Output the listing below exactly, minus its images.

■ **Provided entries**
============

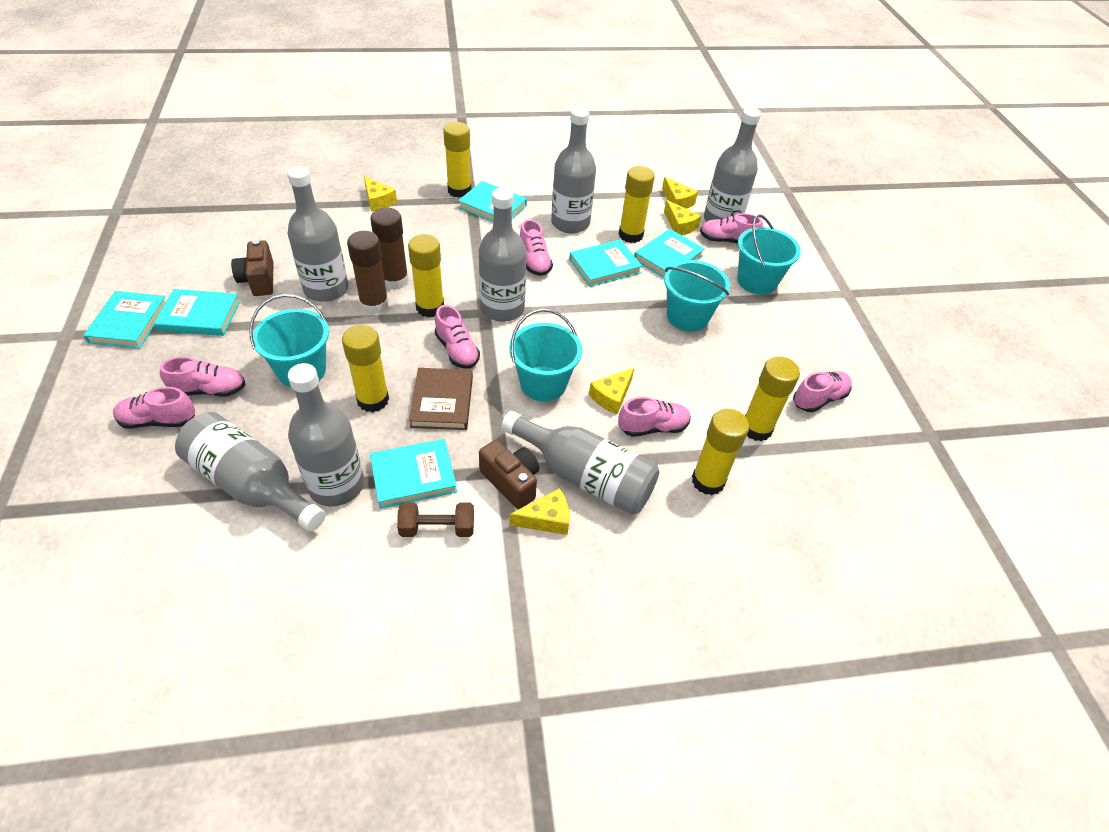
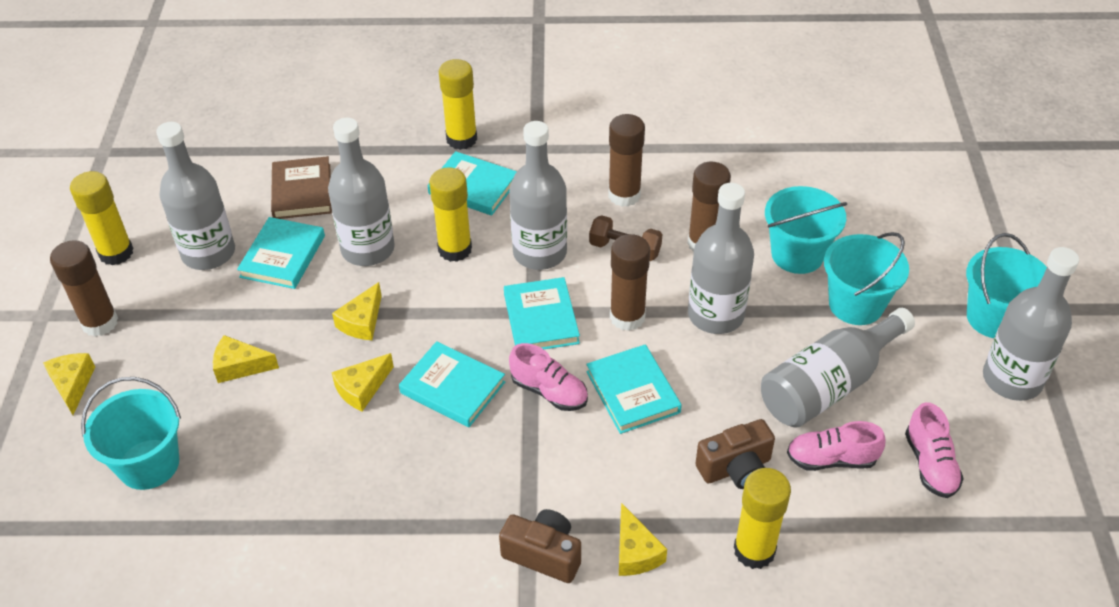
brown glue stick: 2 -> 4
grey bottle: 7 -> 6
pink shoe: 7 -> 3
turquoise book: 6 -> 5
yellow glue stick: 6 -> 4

============

■ **Answer space**
brown glue stick: 2 -> 4
grey bottle: 7 -> 6
pink shoe: 7 -> 3
turquoise book: 6 -> 5
yellow glue stick: 6 -> 4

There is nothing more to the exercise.